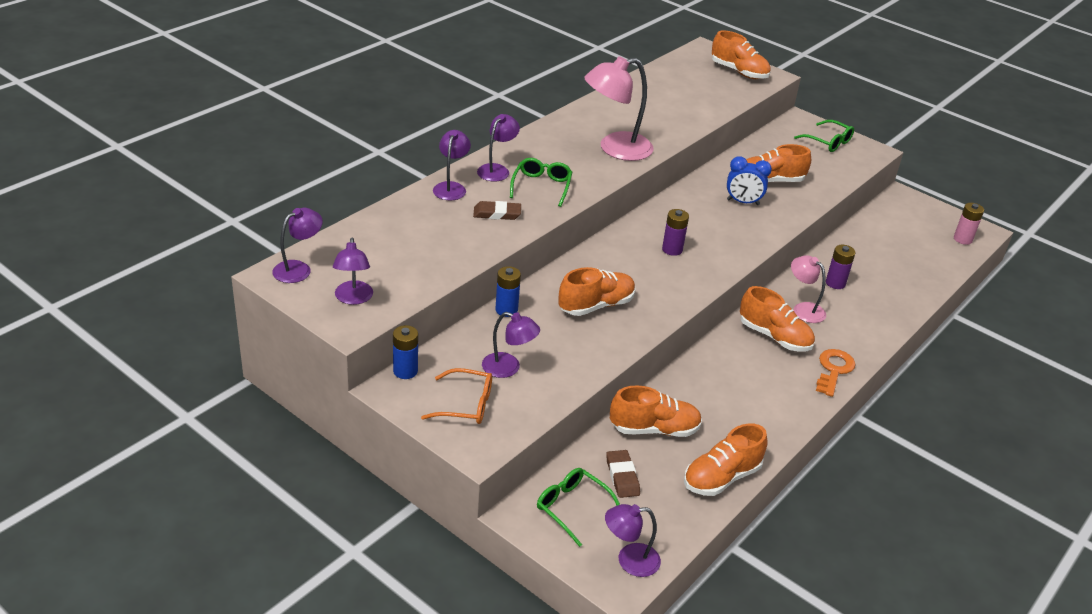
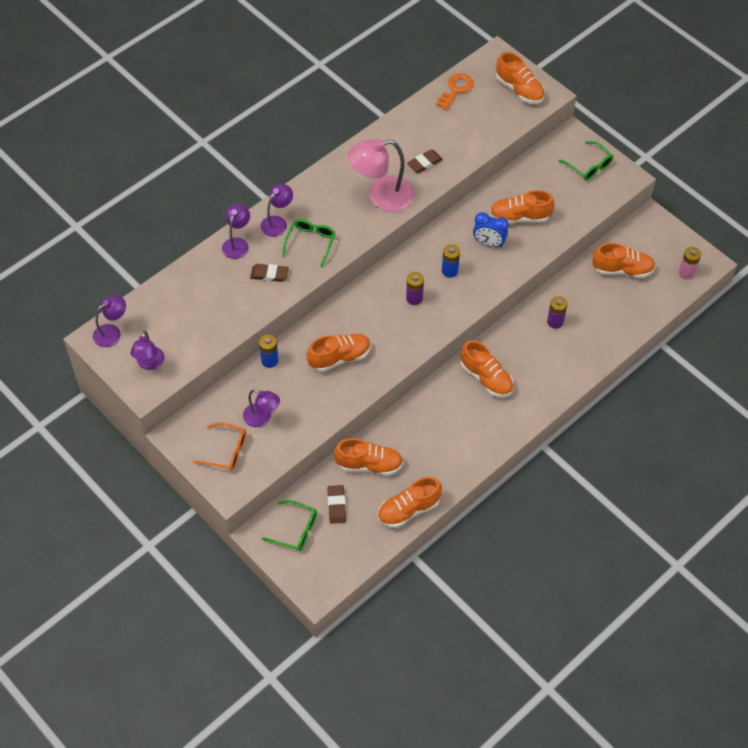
camera: 10 degrees right, 20 degrees up
(405, 371) = (187, 418): blue battery -> blue battery (449, 271)
(572, 508) = (296, 530): green glasses -> green glasses turned 150 degrees clockwise
(629, 560) = (327, 574): purple lamp -> none
(656, 123) = (424, 163): none -> brown eraser
(803, 309) = (519, 349): pink lamp -> none
(833, 370) = (524, 413): orange key -> orange key (456, 89)
(891, 238) = (622, 270): none -> orange shoe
---------------
WHAT YOU SHOULD DO:
Show, from the entries above, every line that includes the string "none".

RESPONSE BELOW:
(629, 560) = (327, 574): purple lamp -> none
(656, 123) = (424, 163): none -> brown eraser
(803, 309) = (519, 349): pink lamp -> none
(891, 238) = (622, 270): none -> orange shoe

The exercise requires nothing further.